== TASK MATERIAL ==

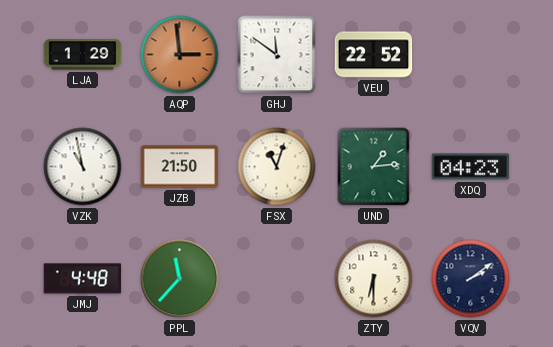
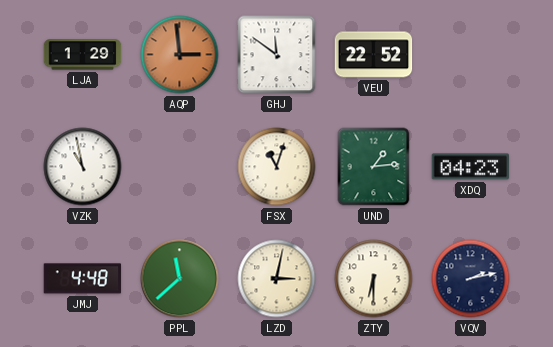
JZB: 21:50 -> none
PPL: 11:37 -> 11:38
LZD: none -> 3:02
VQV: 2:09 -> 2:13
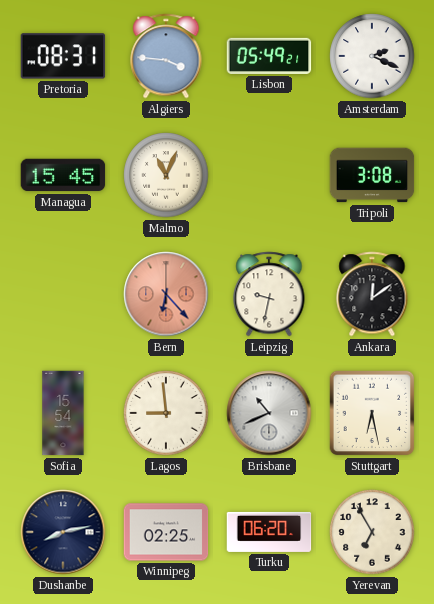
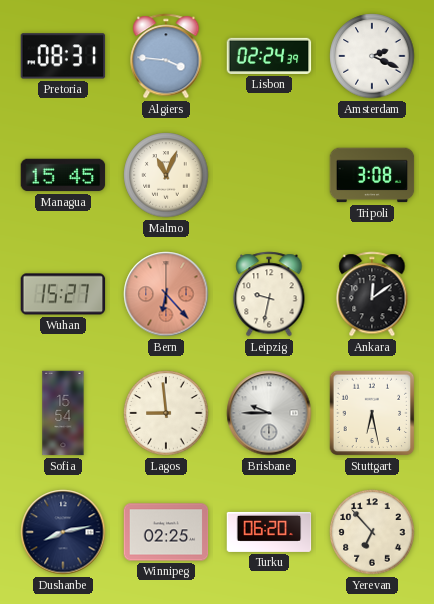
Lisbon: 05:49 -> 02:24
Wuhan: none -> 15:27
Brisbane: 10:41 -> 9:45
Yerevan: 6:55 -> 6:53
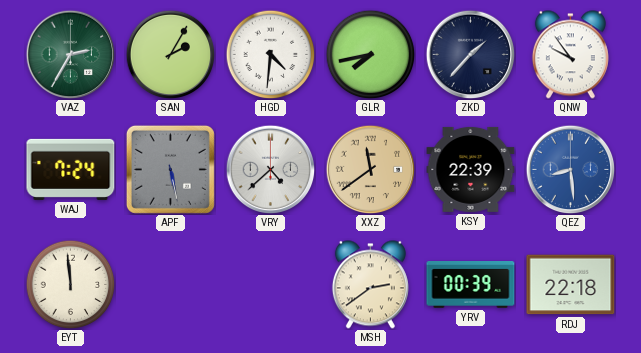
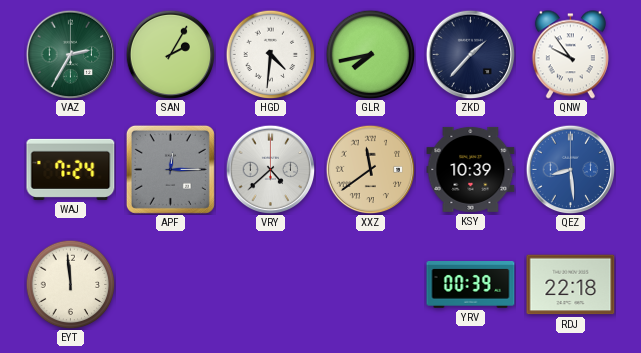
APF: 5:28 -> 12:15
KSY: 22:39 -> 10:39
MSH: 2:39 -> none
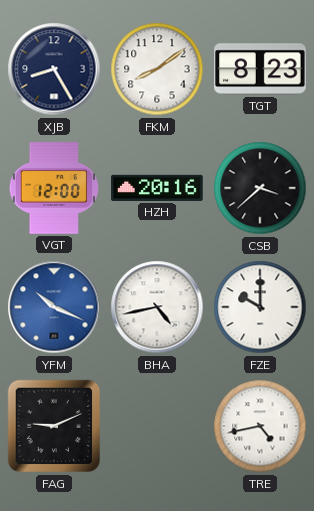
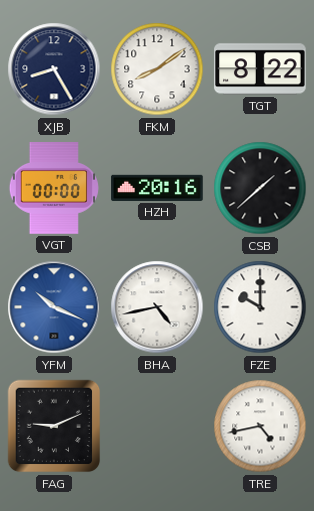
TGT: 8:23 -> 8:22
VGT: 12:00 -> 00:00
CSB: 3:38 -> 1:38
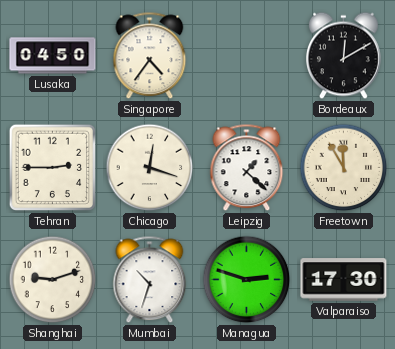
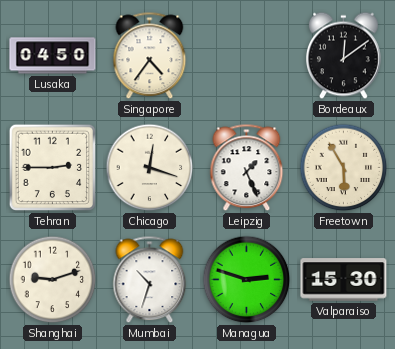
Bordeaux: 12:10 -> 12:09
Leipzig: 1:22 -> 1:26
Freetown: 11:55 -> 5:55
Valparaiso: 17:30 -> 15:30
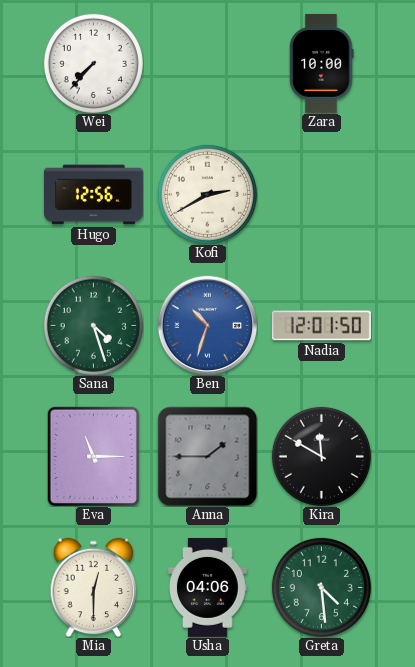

===
== TASK MATERIAL ==

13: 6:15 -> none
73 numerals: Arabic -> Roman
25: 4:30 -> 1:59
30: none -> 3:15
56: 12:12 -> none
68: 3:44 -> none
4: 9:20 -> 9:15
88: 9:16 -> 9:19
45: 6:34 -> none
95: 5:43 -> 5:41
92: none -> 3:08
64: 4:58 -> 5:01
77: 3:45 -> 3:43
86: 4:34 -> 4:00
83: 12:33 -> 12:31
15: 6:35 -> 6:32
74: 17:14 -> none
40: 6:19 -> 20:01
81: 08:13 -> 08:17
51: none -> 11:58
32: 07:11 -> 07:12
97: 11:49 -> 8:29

===

> _THE TASK_
Could you swap "none" for "blank" in the lines between the one holding "JZB: 21:50 -> none" and the one holding "Valparaiso: 17:30 -> 15:30", inclusive, leaving everything else unchanged and omitting the pictures?

> _FINISHED ANSWER_
JZB: 21:50 -> blank
PPL: 11:37 -> 11:38
LZD: blank -> 3:02
VQV: 2:09 -> 2:13
Lisbon: 05:49 -> 02:24
Wuhan: blank -> 15:27
Brisbane: 10:41 -> 9:45
Yerevan: 6:55 -> 6:53
APF: 5:28 -> 12:15
KSY: 22:39 -> 10:39
MSH: 2:39 -> blank
TGT: 8:23 -> 8:22
VGT: 12:00 -> 00:00
CSB: 3:38 -> 1:38
Bordeaux: 12:10 -> 12:09
Leipzig: 1:22 -> 1:26
Freetown: 11:55 -> 5:55
Valparaiso: 17:30 -> 15:30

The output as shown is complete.